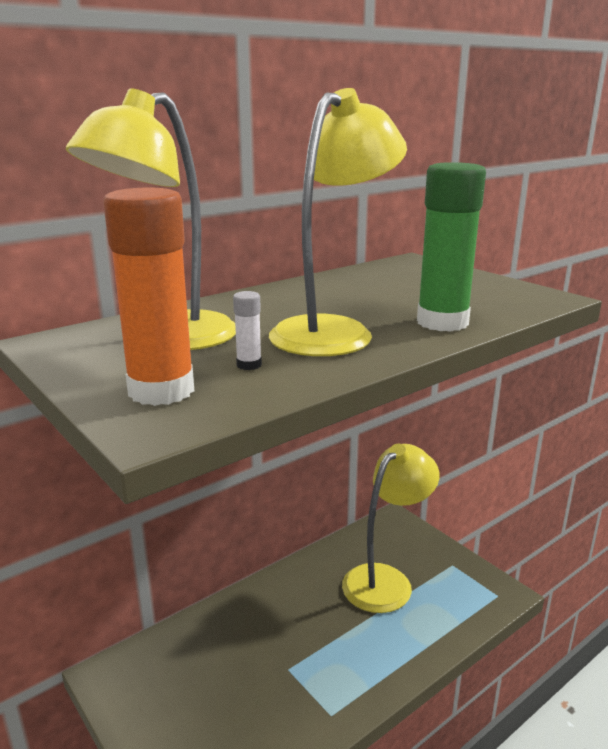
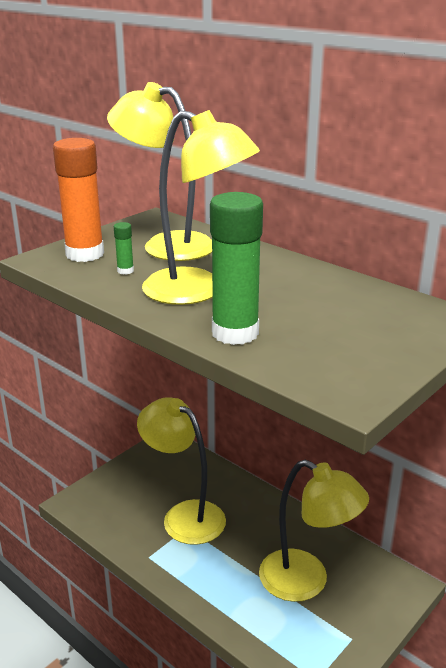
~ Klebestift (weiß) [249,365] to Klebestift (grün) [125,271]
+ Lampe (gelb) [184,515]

--

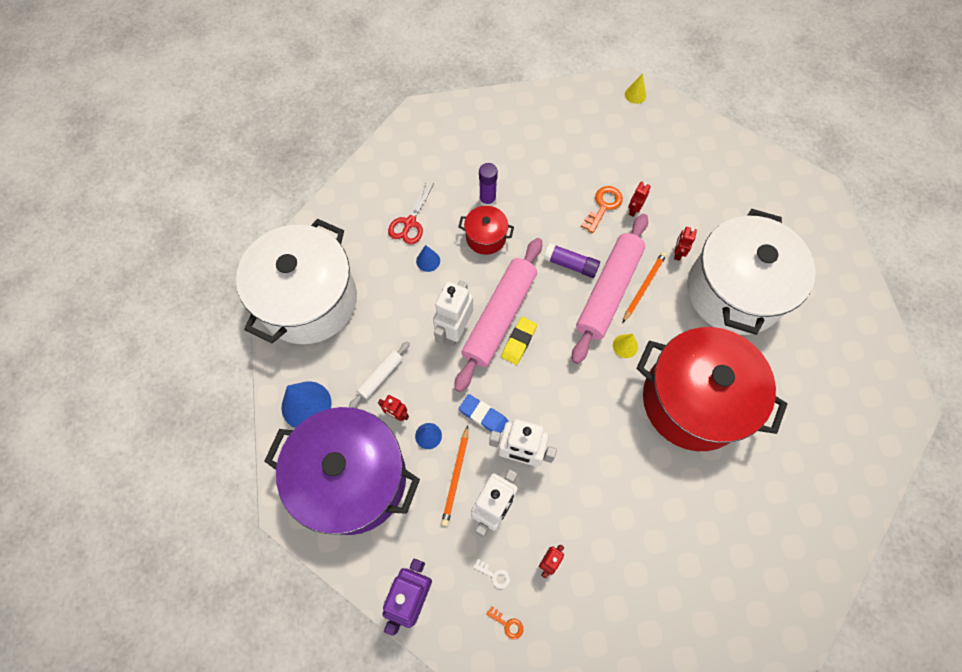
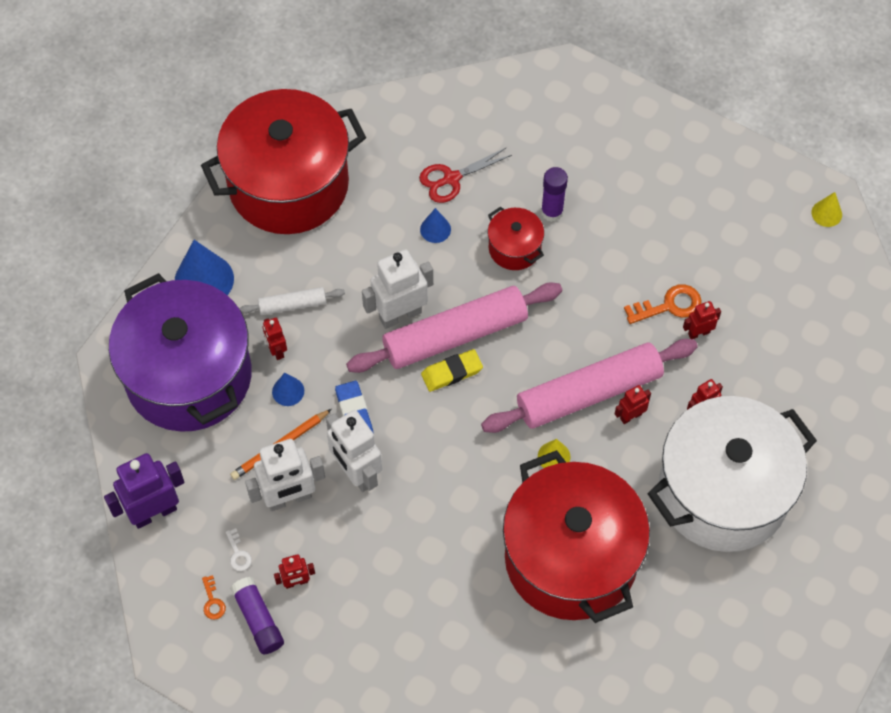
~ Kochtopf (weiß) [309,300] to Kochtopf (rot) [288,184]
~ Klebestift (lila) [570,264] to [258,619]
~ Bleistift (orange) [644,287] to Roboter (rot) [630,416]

● Action item
Print exactly the lines above from the one with "Klebestift (grün) [125,271]" to the one with "Lampe (gelb) [184,515]", including both.

● Task answer
~ Klebestift (weiß) [249,365] to Klebestift (grün) [125,271]
+ Lampe (gelb) [184,515]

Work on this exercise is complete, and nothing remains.